:: Exercise data
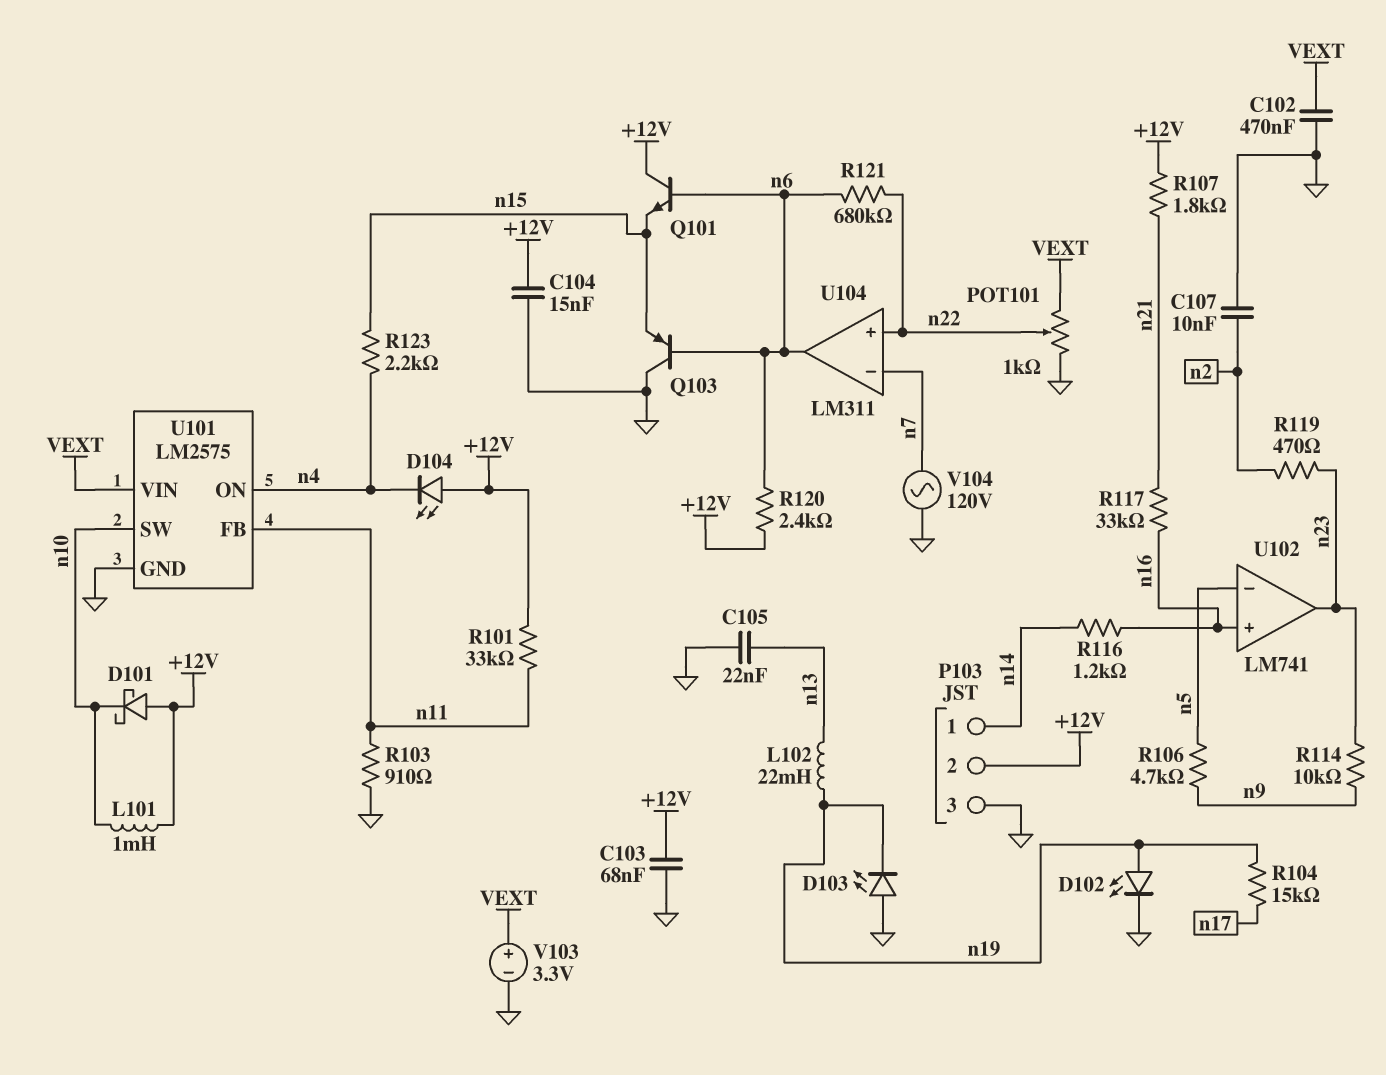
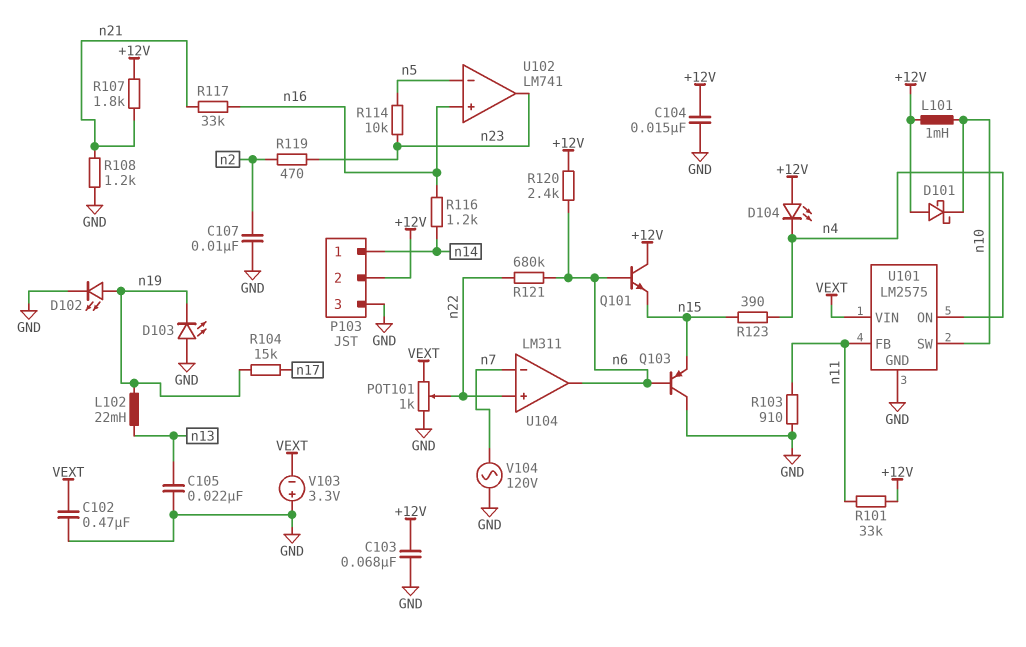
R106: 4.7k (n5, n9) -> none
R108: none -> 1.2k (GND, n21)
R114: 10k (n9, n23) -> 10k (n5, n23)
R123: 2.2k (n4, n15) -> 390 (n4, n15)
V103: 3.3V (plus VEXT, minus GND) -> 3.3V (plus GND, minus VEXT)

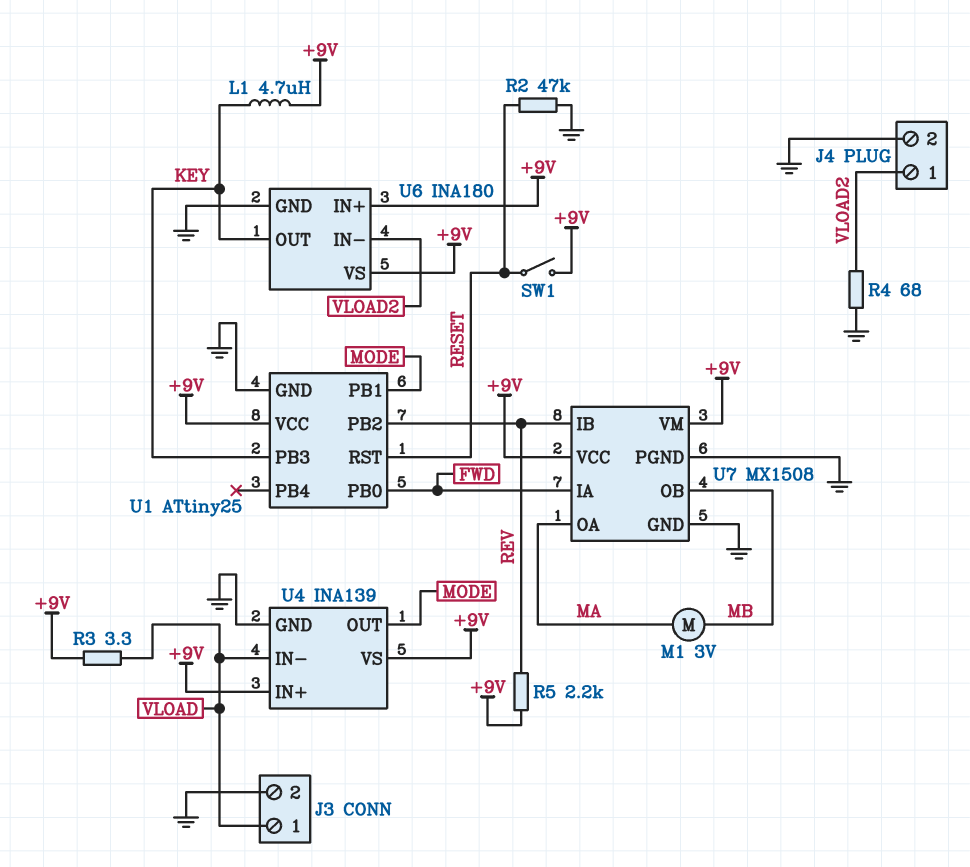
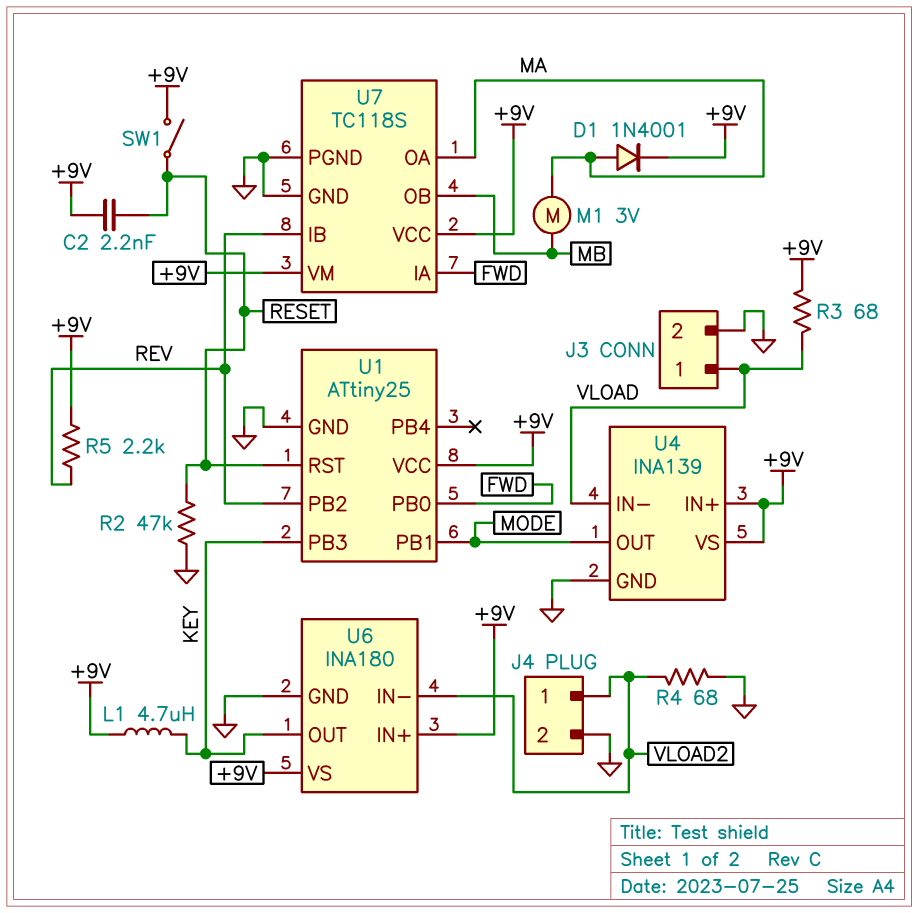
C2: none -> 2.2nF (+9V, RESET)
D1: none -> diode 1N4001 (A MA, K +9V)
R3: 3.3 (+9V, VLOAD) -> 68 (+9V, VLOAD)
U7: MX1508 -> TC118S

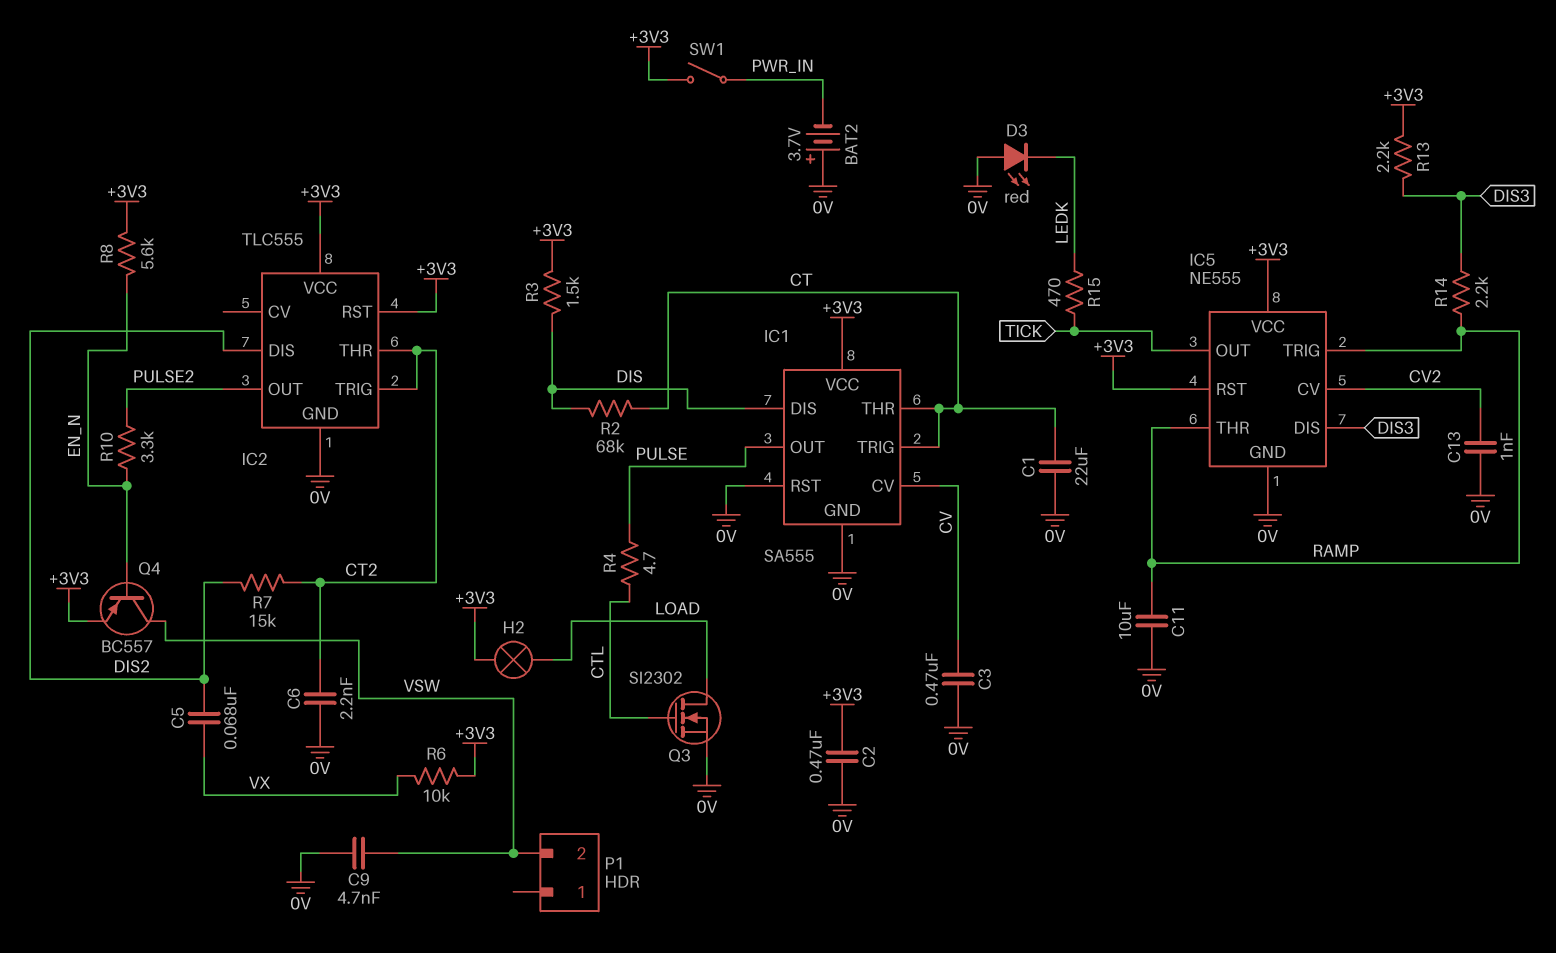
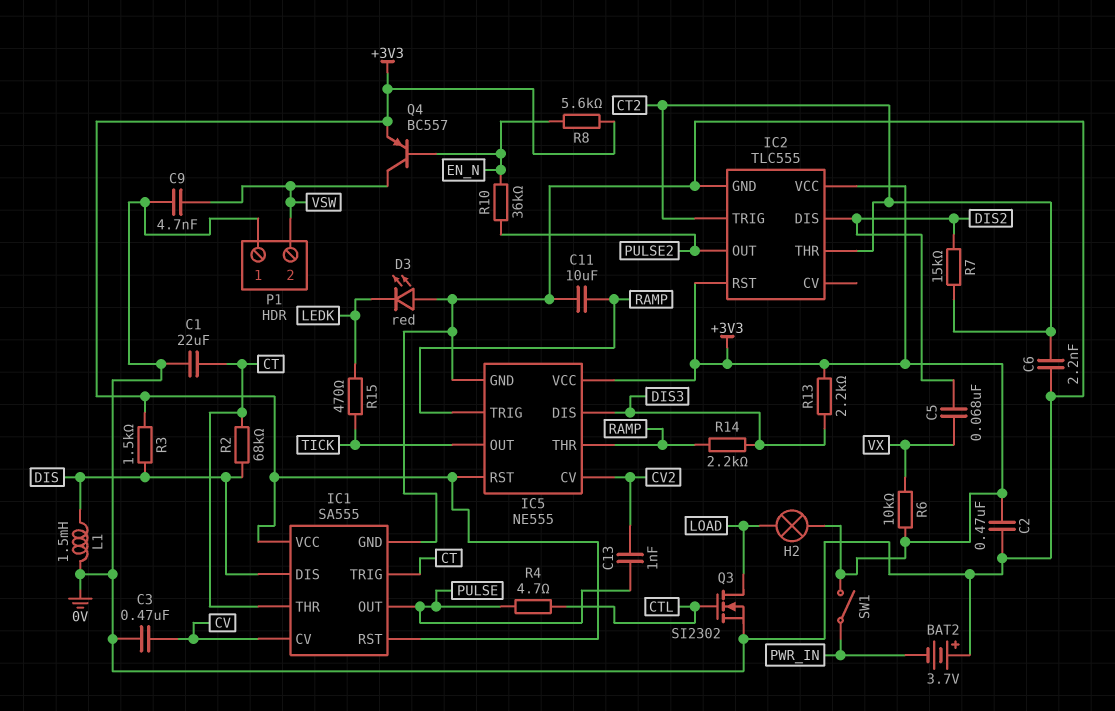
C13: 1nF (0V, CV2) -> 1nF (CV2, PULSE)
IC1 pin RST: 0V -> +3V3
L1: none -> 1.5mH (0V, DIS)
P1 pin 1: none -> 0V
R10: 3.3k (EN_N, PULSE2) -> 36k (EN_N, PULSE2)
::::
With the pictures left out, copy exactly the lines from the line holding "U7: MX1508 -> TC118S" through the final line of the records, including both.

U7: MX1508 -> TC118S

C13: 1nF (0V, CV2) -> 1nF (CV2, PULSE)
IC1 pin RST: 0V -> +3V3
L1: none -> 1.5mH (0V, DIS)
P1 pin 1: none -> 0V
R10: 3.3k (EN_N, PULSE2) -> 36k (EN_N, PULSE2)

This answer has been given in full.